(Data for the task begins)

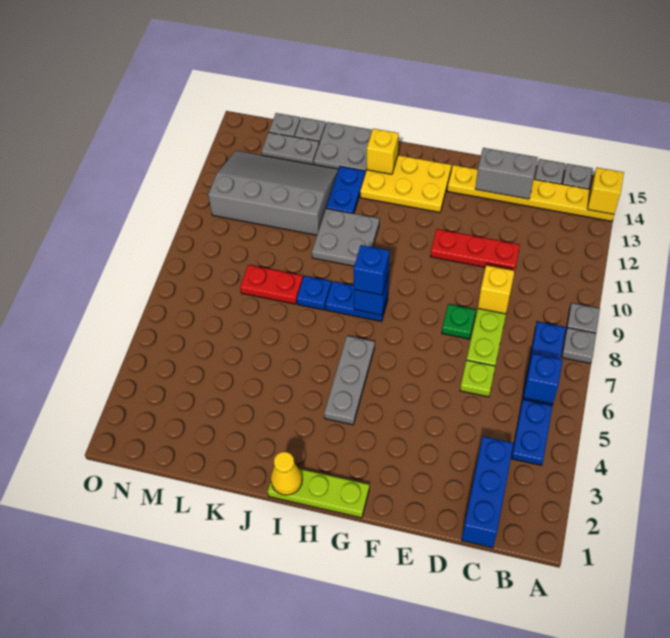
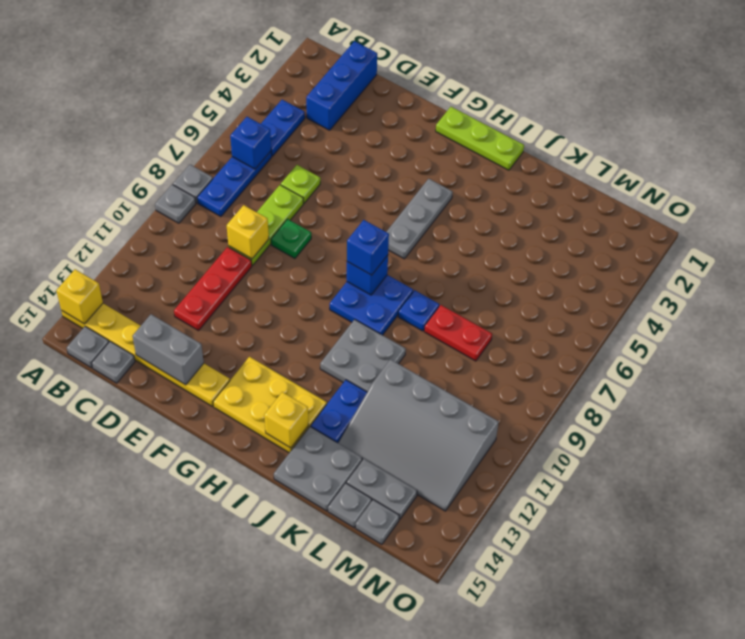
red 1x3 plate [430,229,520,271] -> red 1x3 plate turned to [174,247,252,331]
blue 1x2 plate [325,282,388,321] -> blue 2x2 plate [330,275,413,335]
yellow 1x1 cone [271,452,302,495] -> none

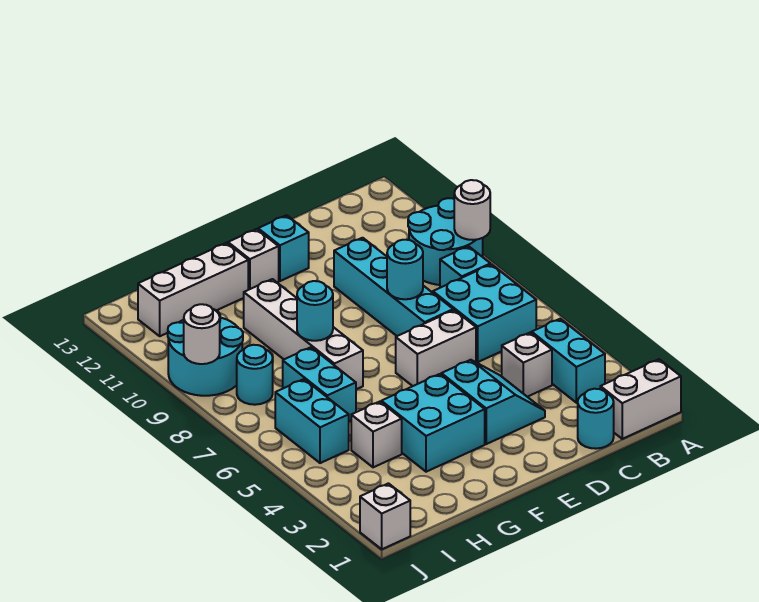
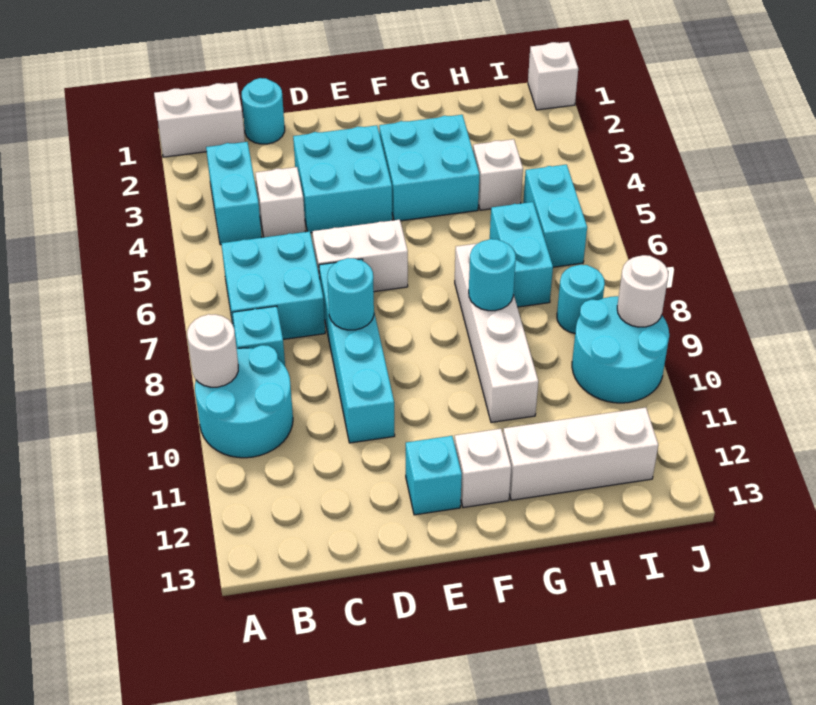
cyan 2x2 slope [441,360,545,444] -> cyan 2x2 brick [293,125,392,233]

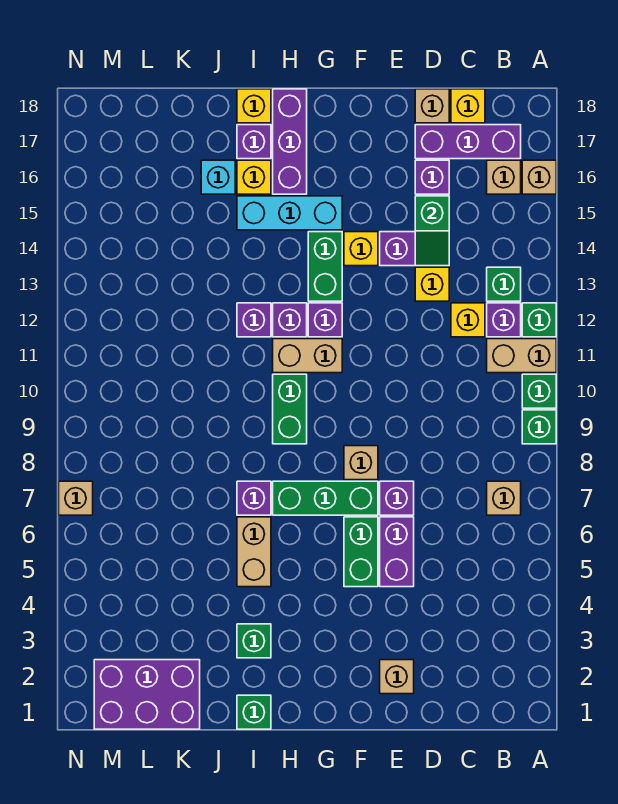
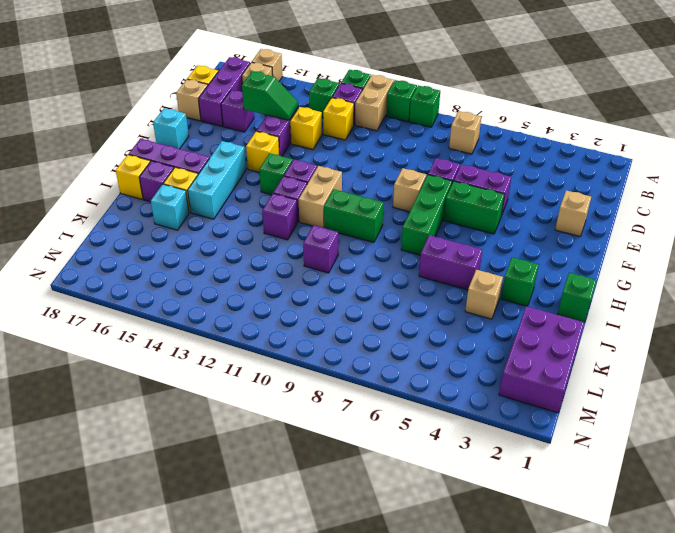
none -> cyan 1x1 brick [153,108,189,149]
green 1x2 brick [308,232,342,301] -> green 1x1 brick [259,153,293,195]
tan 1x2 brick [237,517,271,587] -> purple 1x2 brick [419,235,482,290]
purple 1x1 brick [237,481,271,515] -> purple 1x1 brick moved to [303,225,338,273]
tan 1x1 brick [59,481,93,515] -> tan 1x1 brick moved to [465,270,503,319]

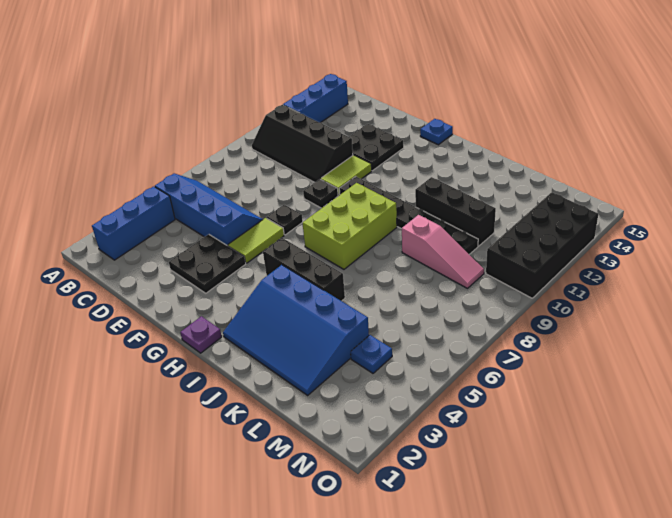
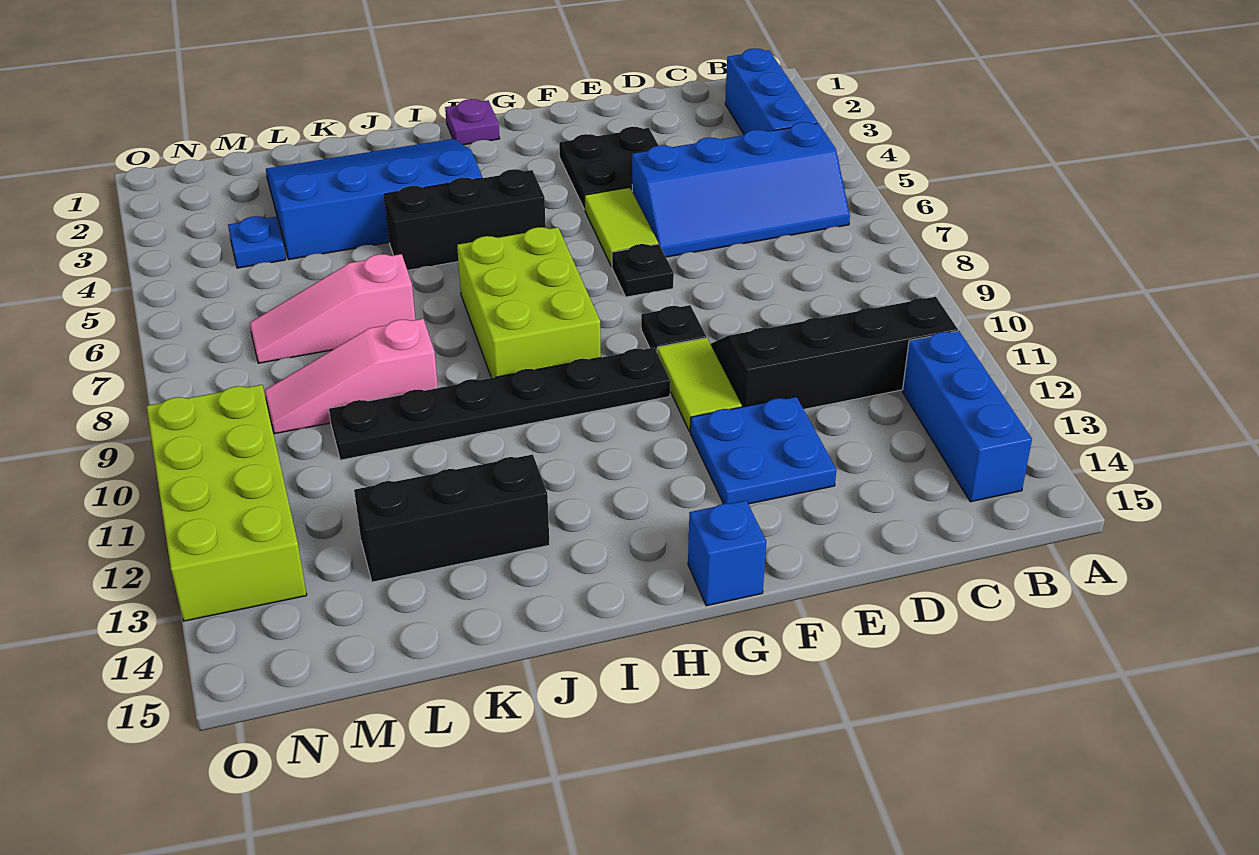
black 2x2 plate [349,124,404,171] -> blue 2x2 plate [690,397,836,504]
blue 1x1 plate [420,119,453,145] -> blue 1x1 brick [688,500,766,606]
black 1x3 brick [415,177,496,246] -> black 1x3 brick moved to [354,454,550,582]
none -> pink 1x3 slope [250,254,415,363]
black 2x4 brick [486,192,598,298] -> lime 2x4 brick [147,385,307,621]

(Data for the task ends)

**Instructions to follow**
Search the entries for the word "moved", then list each line that holds it.

**Exercise output**
purple 1x1 brick [237,481,271,515] -> purple 1x1 brick moved to [303,225,338,273]
tan 1x1 brick [59,481,93,515] -> tan 1x1 brick moved to [465,270,503,319]
black 1x3 brick [415,177,496,246] -> black 1x3 brick moved to [354,454,550,582]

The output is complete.